(Before-and-after change data):
= = = =

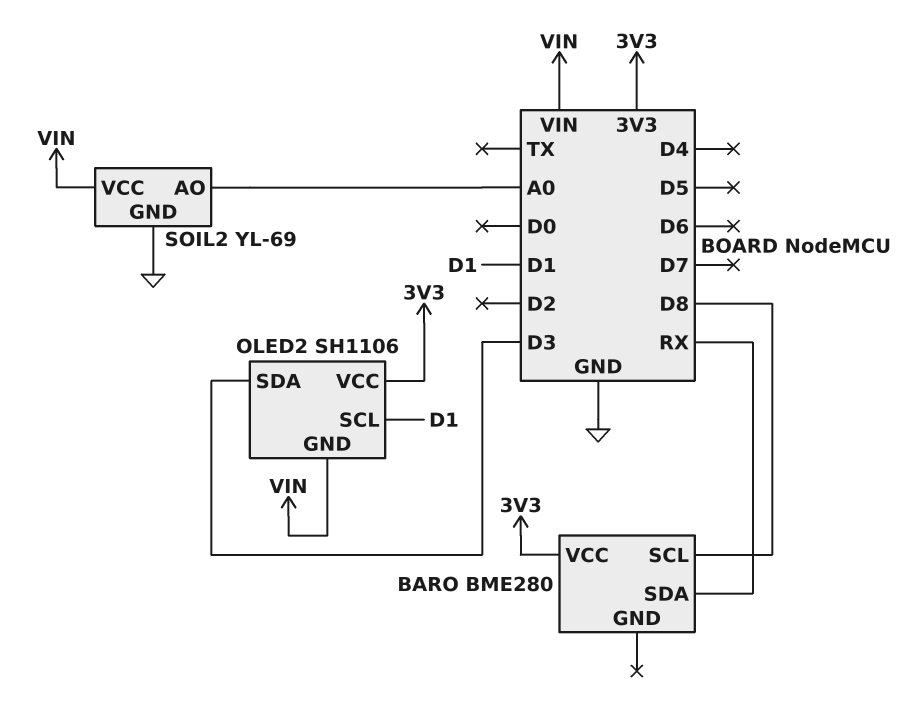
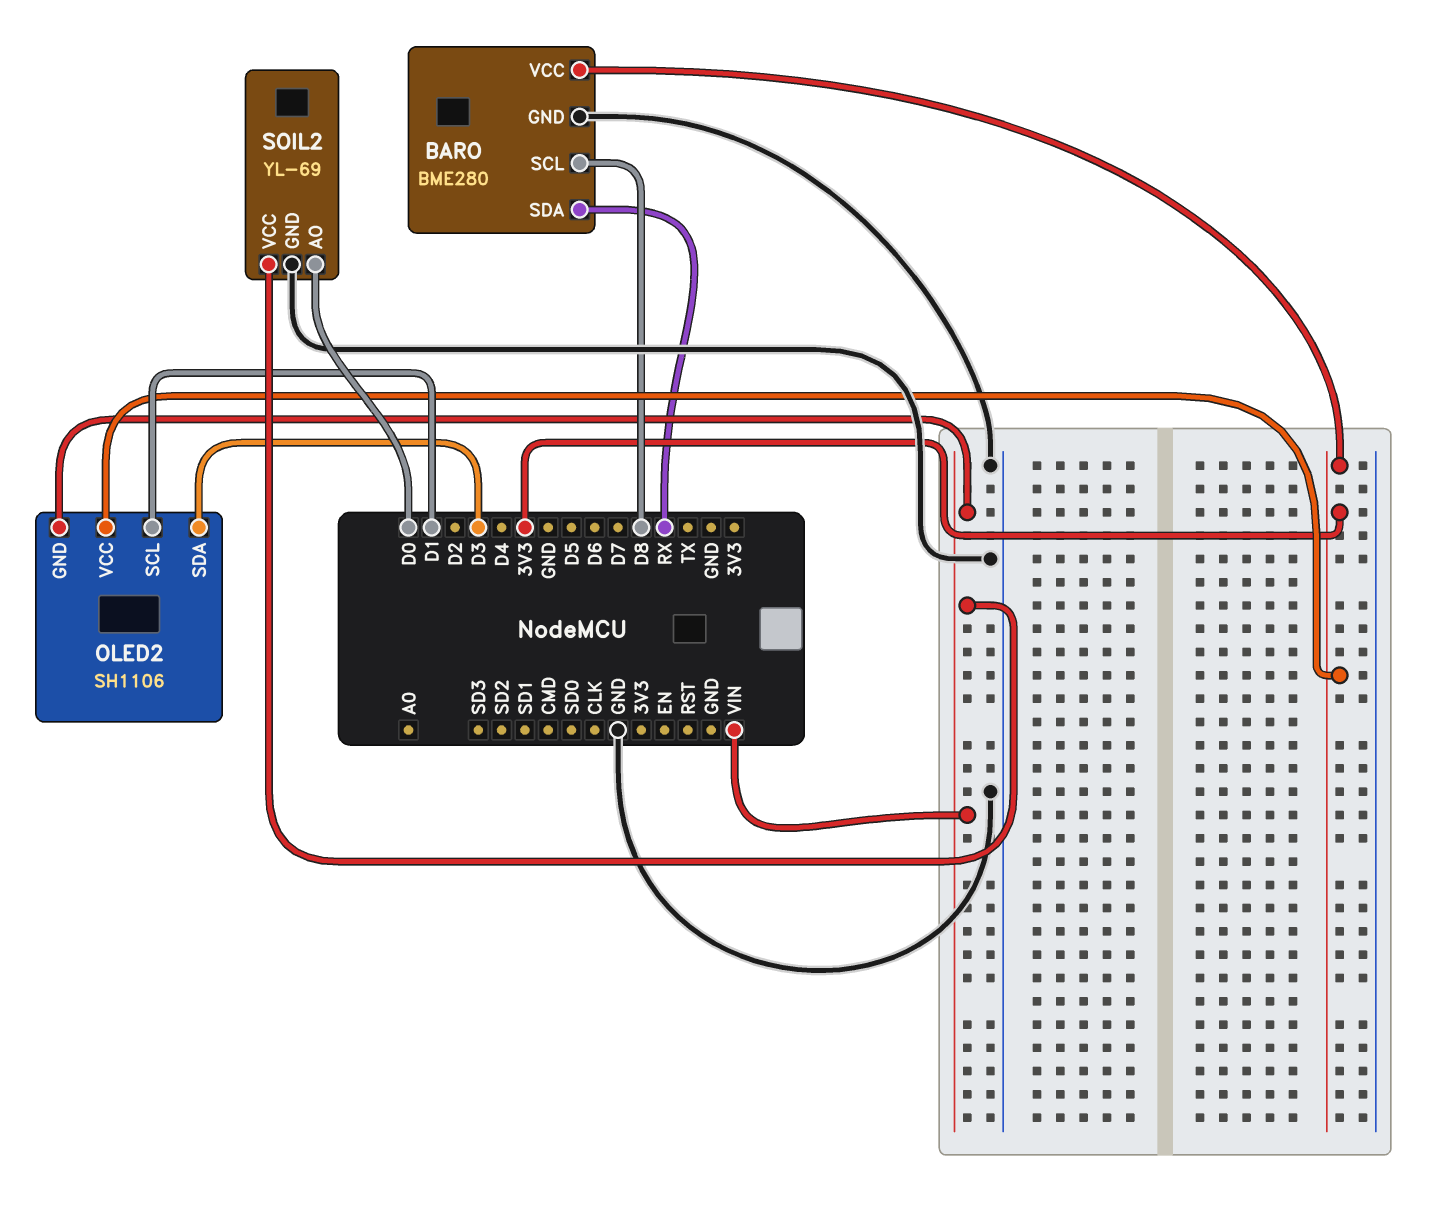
BARO pin GND: none -> GND
SOIL2 pin AO: A0 -> D0

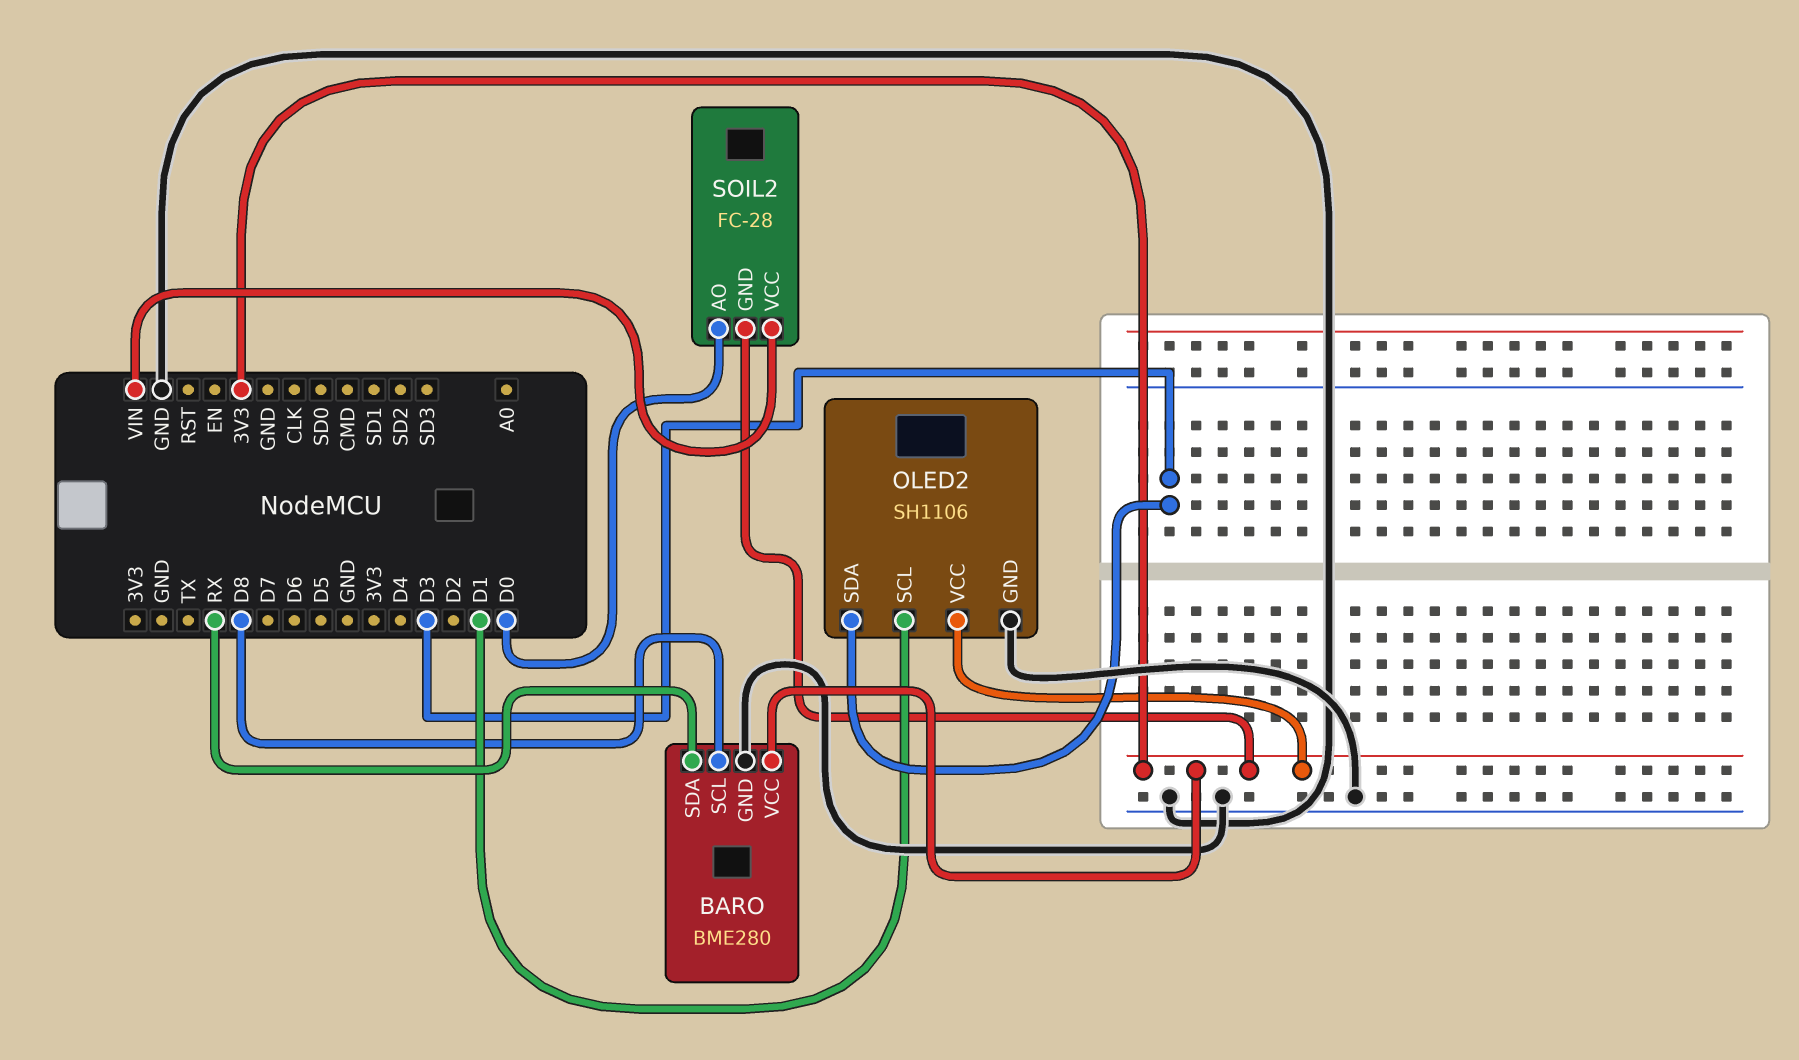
OLED2 pin GND: VIN -> GND
SOIL2: YL-69 -> FC-28
SOIL2 pin GND: GND -> 3V3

= = = =

Render the data above verbatim and without pictures.

BARO pin GND: none -> GND
SOIL2 pin AO: A0 -> D0

OLED2 pin GND: VIN -> GND
SOIL2: YL-69 -> FC-28
SOIL2 pin GND: GND -> 3V3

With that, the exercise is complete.